*** Block opens ***

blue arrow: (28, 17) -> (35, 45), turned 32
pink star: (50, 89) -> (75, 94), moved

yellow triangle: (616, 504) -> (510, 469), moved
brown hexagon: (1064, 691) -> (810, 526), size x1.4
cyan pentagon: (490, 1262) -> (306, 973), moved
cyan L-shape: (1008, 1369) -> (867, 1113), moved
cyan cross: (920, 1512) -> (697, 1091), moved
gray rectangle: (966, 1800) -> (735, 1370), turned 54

*** Block closes ***
*** Block opens ***

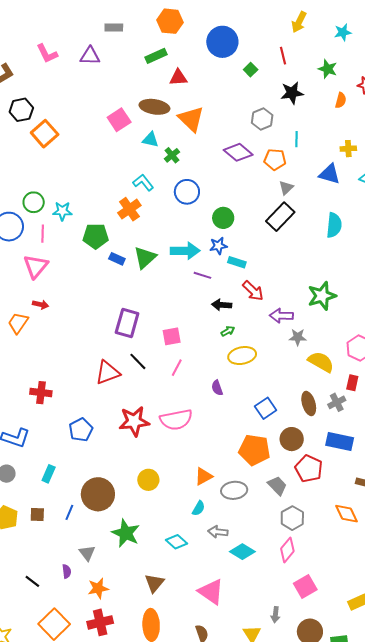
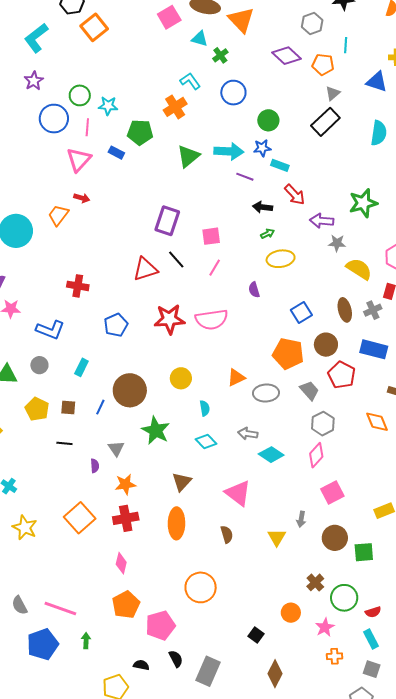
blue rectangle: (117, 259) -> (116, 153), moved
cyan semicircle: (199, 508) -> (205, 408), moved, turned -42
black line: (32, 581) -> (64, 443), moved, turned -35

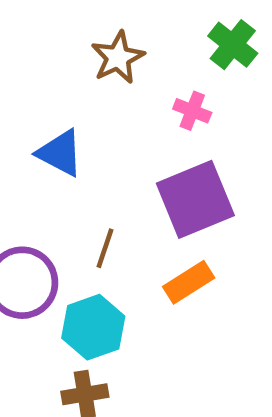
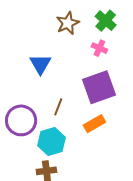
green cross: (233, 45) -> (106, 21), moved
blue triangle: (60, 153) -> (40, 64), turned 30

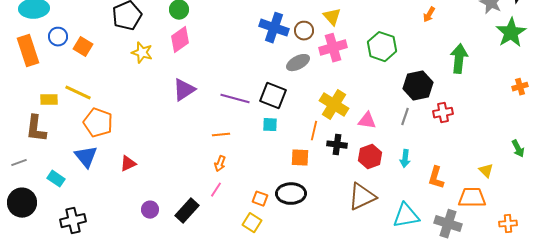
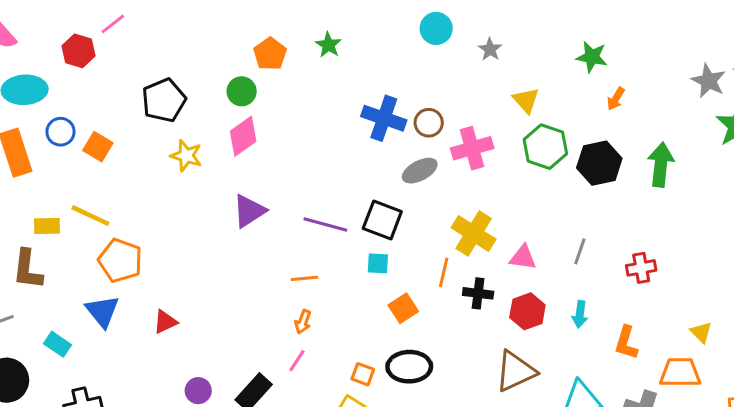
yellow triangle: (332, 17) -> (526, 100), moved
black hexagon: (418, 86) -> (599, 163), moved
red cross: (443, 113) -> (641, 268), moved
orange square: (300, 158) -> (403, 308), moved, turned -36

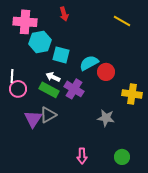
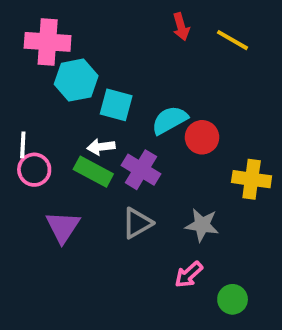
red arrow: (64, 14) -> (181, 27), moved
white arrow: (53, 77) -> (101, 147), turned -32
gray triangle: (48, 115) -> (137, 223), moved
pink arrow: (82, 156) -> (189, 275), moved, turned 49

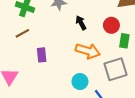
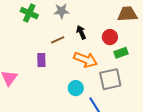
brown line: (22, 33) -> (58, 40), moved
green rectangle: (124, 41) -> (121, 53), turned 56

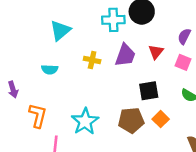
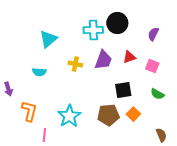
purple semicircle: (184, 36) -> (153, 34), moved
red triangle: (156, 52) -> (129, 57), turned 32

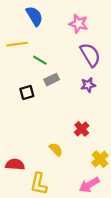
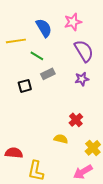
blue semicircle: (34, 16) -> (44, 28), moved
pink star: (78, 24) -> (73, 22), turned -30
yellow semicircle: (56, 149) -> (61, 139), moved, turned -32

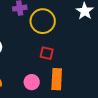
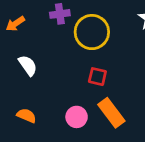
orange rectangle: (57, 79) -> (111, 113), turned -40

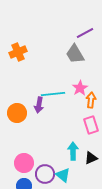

*** Block closes ***
*** Block opens ***

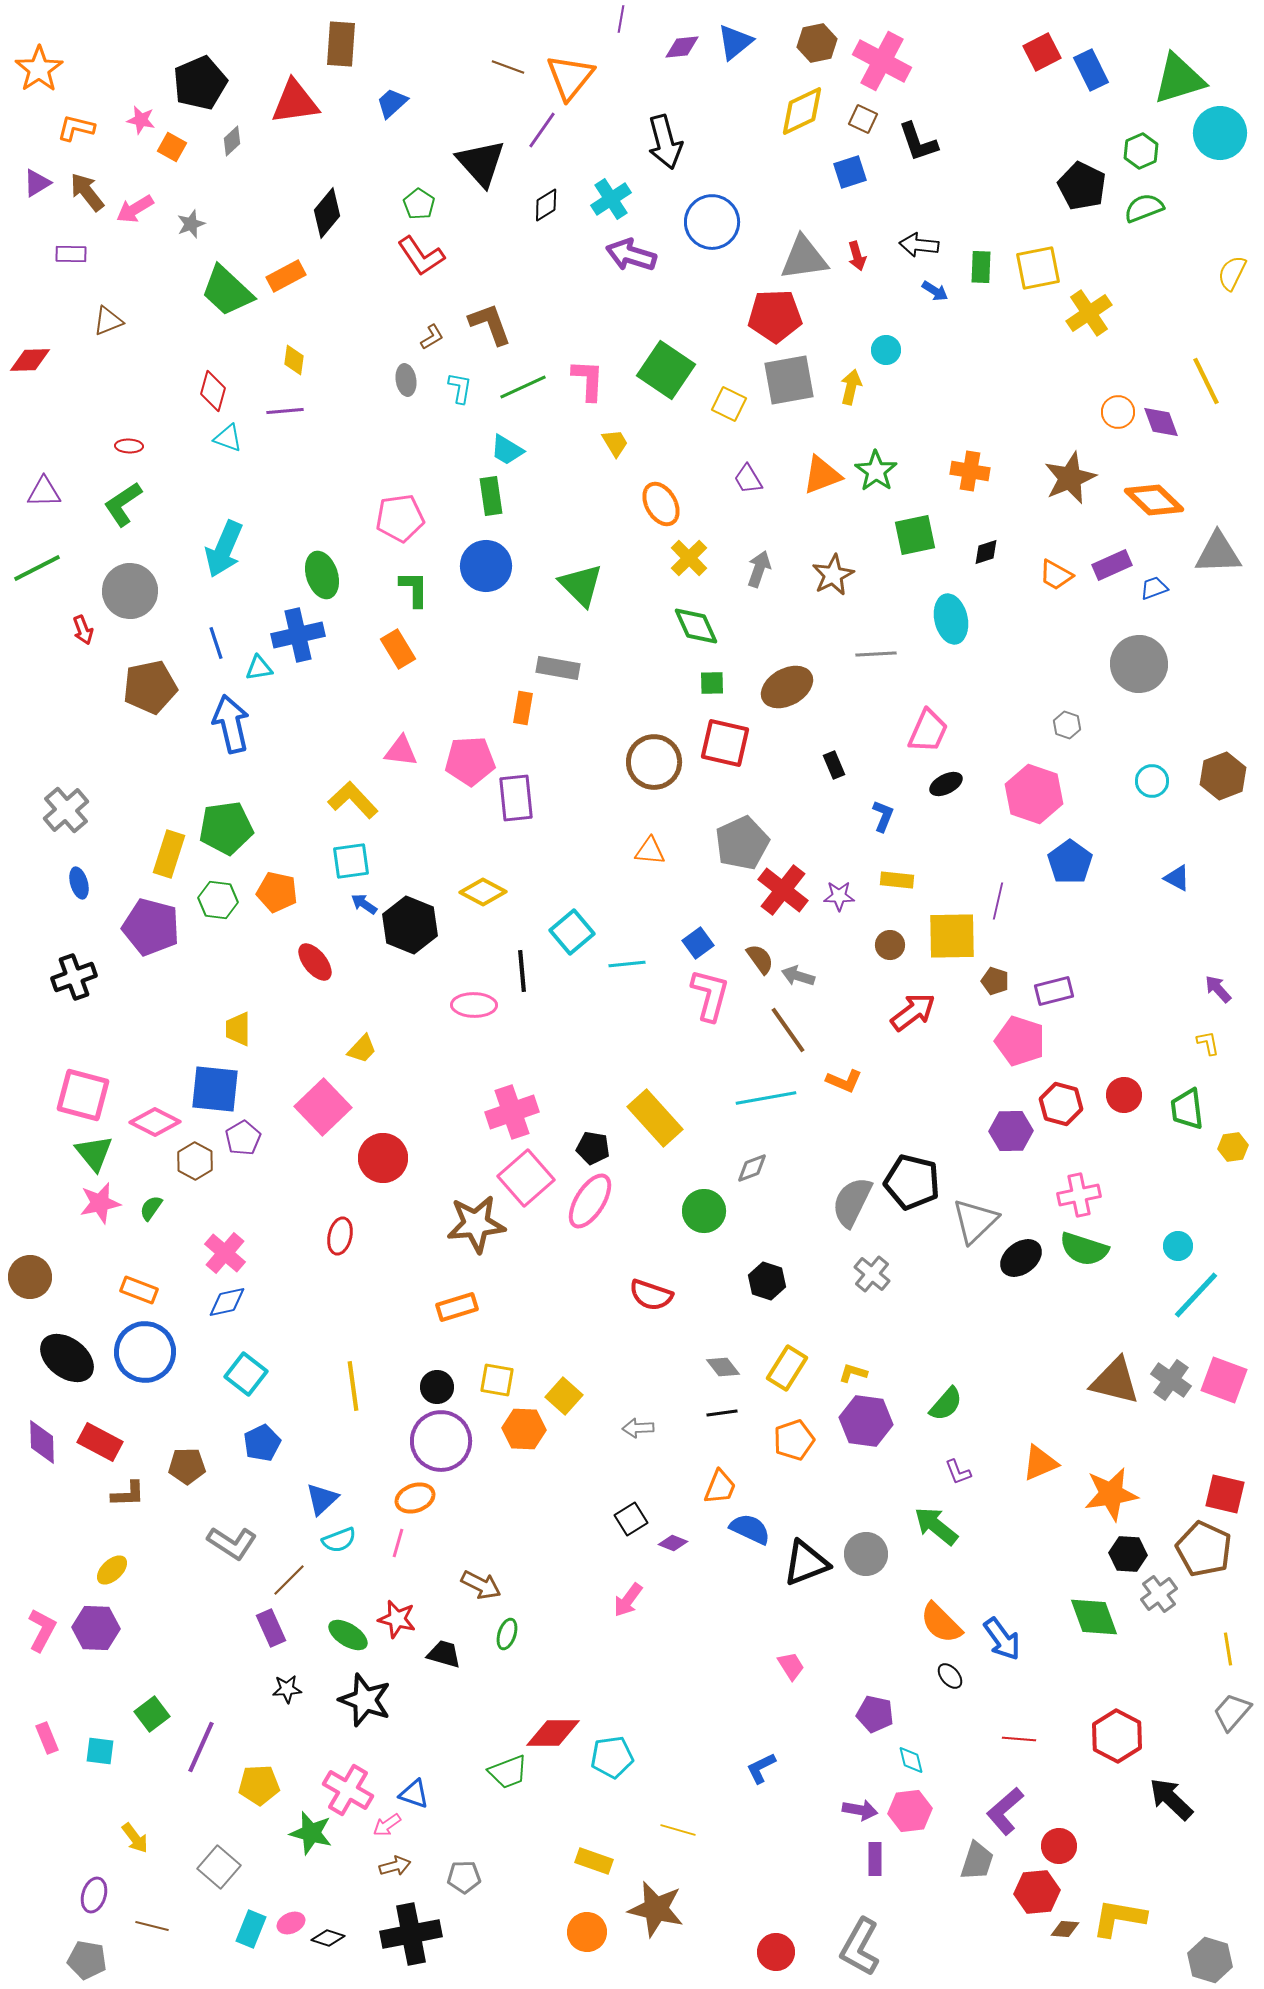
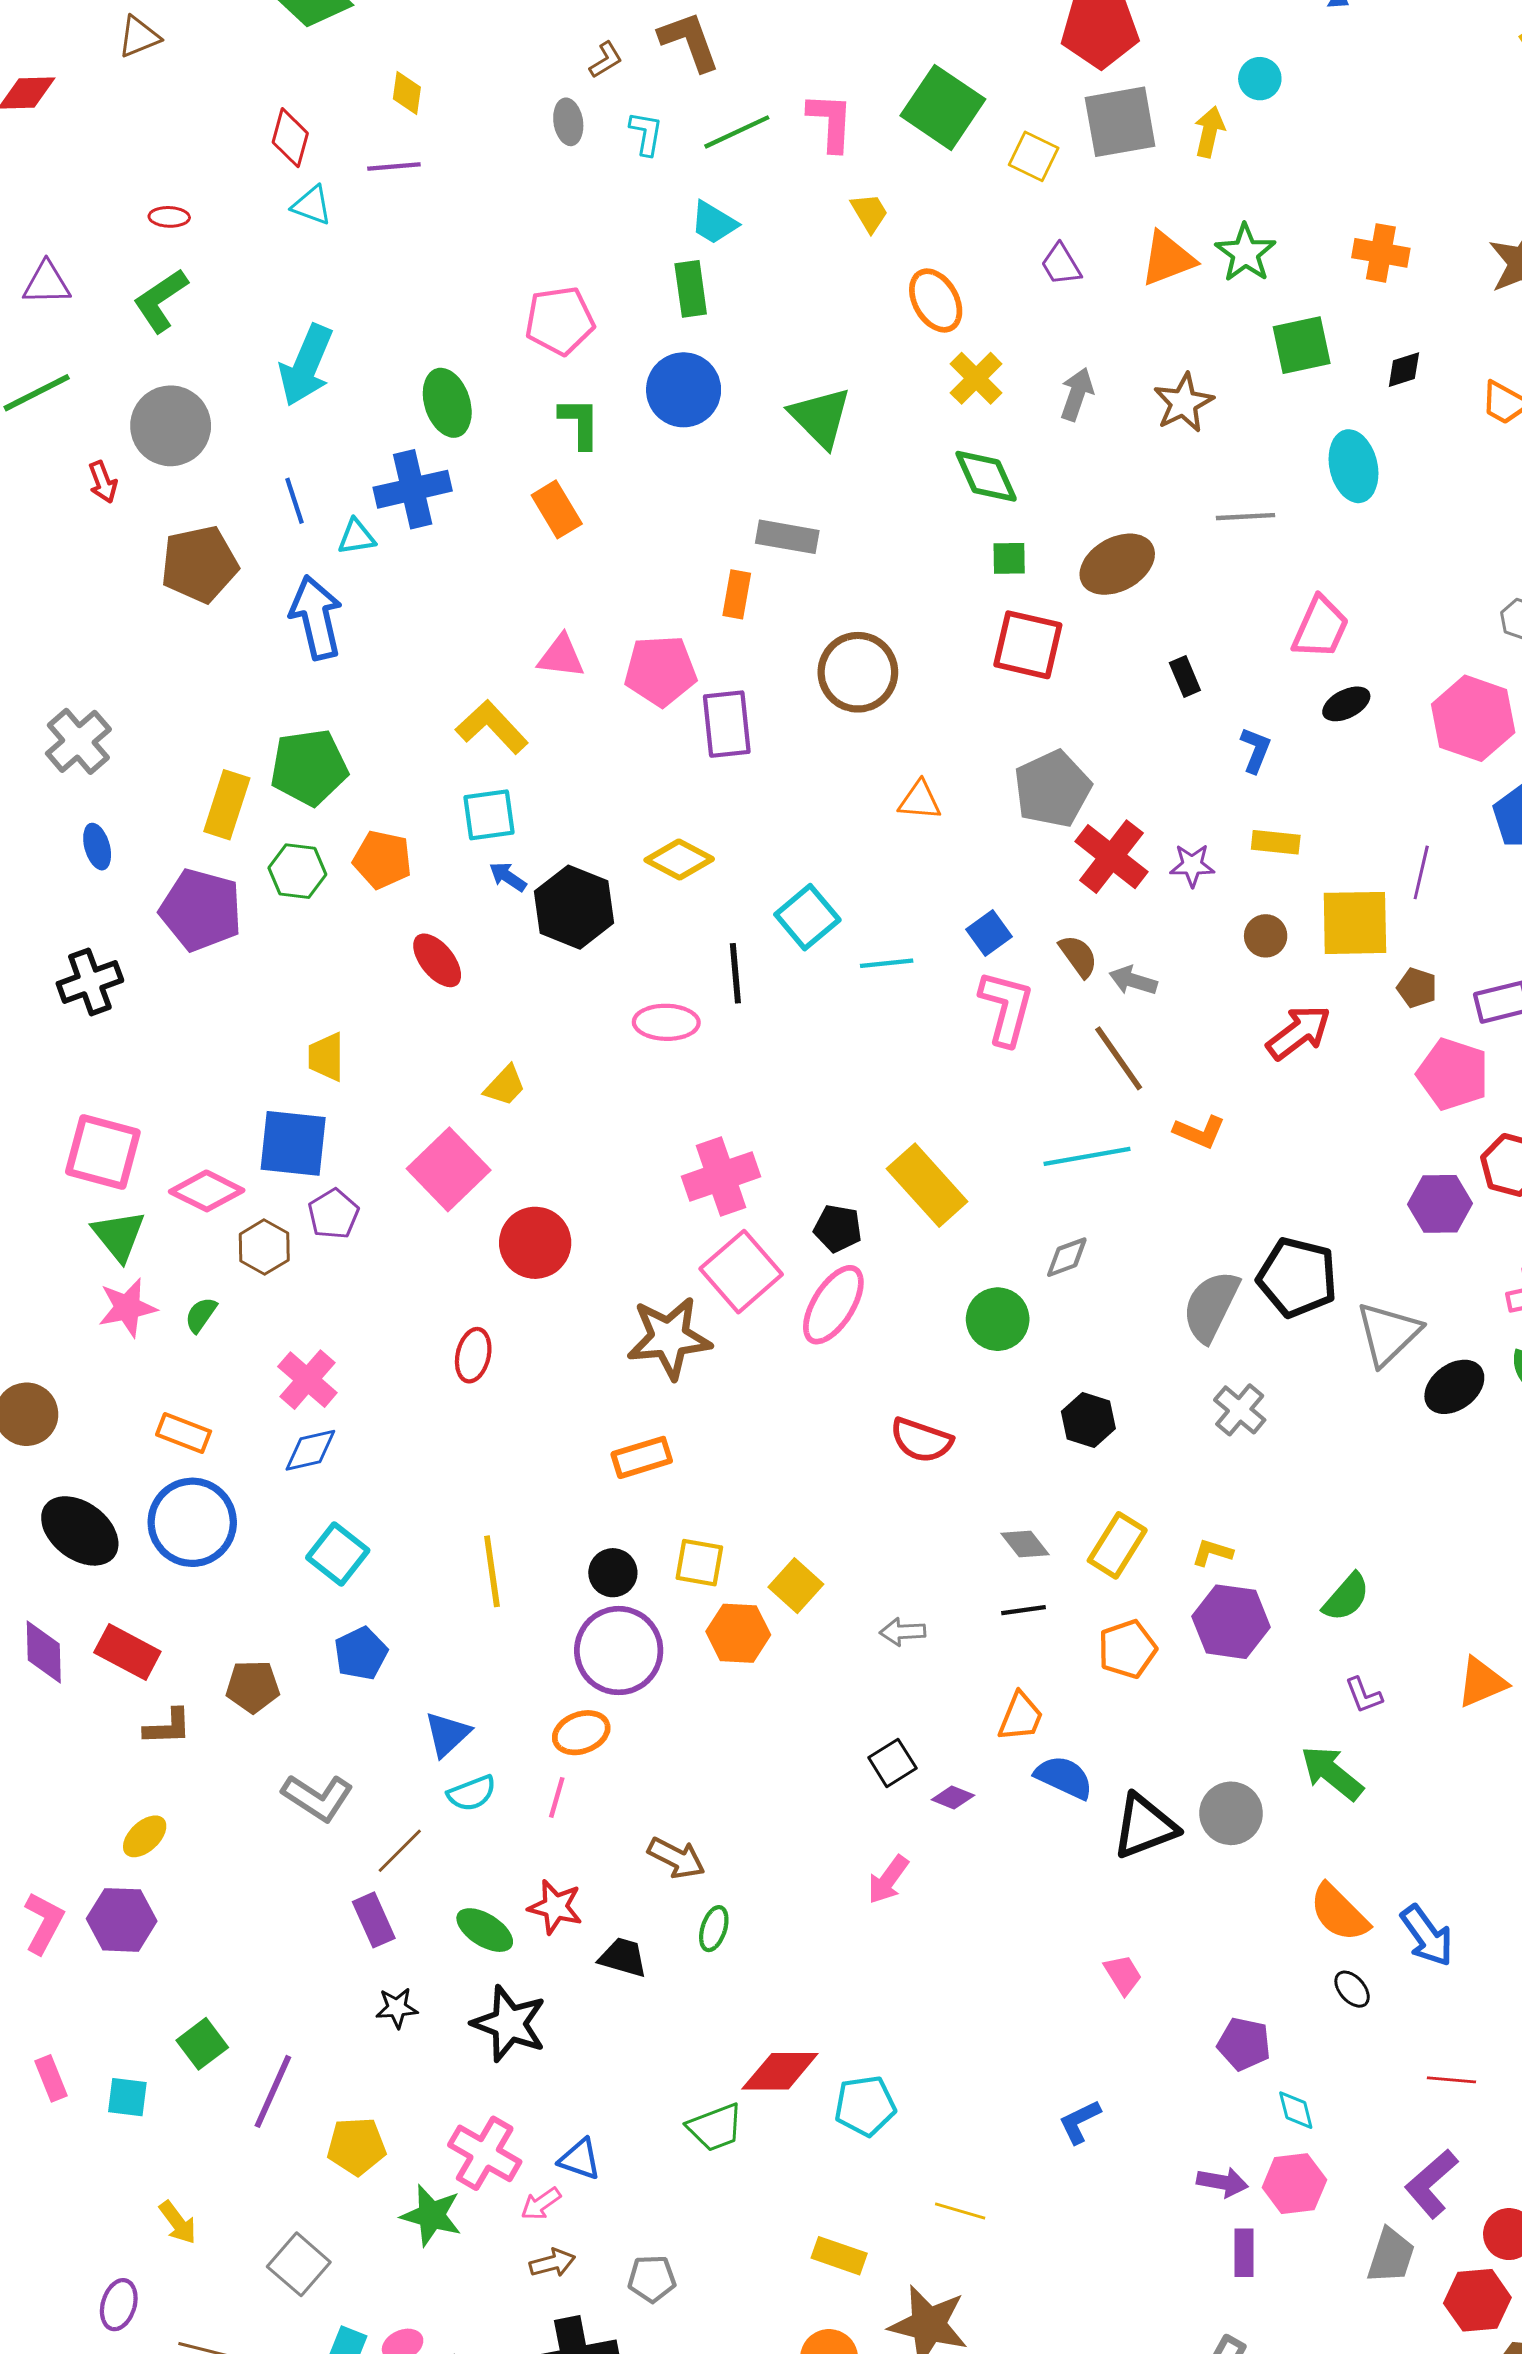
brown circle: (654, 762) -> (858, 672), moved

*** Block closes ***

WORK ORDER:
Leaving every picture aside, reproduce exactly the lines above from the one with "gray triangle: (48, 115) -> (137, 223), moved" up to and including the one with "orange rectangle: (57, 79)", and no others.

TASK RESPONSE:
gray triangle: (48, 115) -> (137, 223), moved
pink arrow: (82, 156) -> (189, 275), moved, turned 49

brown line: (22, 33) -> (58, 40), moved
green rectangle: (124, 41) -> (121, 53), turned 56

purple semicircle: (184, 36) -> (153, 34), moved
red triangle: (156, 52) -> (129, 57), turned 32

blue semicircle: (34, 16) -> (44, 28), moved
pink star: (78, 24) -> (73, 22), turned -30
yellow semicircle: (56, 149) -> (61, 139), moved, turned -32

orange rectangle: (57, 79) -> (111, 113), turned -40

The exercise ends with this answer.